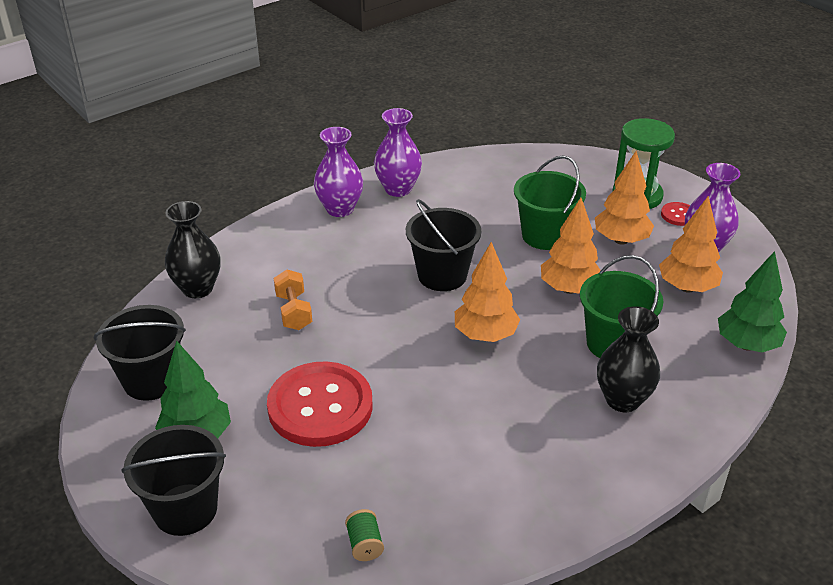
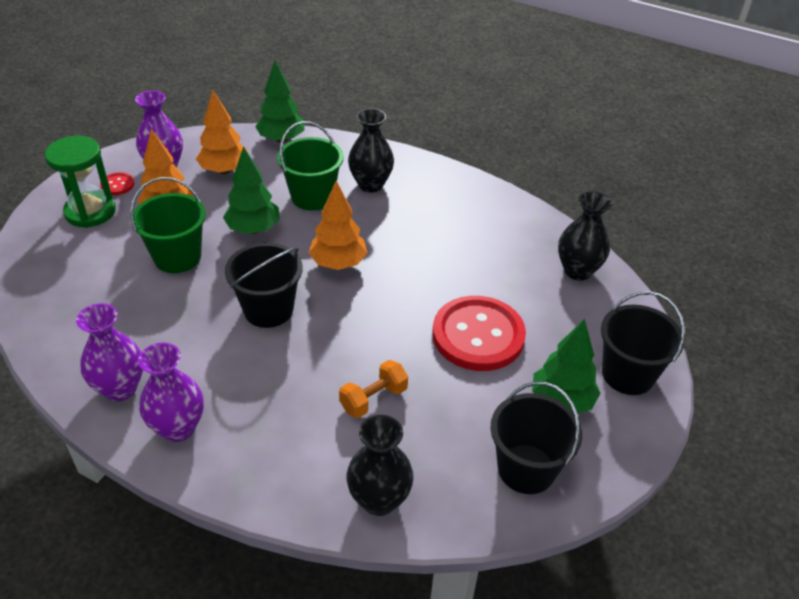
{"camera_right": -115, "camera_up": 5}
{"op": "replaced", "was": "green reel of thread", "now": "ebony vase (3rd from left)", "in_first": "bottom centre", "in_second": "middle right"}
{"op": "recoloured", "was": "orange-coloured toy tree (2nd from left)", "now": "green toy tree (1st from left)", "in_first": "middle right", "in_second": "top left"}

###

WORK ORDER: Retype the data shown above exactly, excluding any picture it contains.

RESPONSE TO THE TASK:
{"camera_right": -115, "camera_up": 5}
{"op": "replaced", "was": "green reel of thread", "now": "ebony vase (3rd from left)", "in_first": "bottom centre", "in_second": "middle right"}
{"op": "recoloured", "was": "orange-coloured toy tree (2nd from left)", "now": "green toy tree (1st from left)", "in_first": "middle right", "in_second": "top left"}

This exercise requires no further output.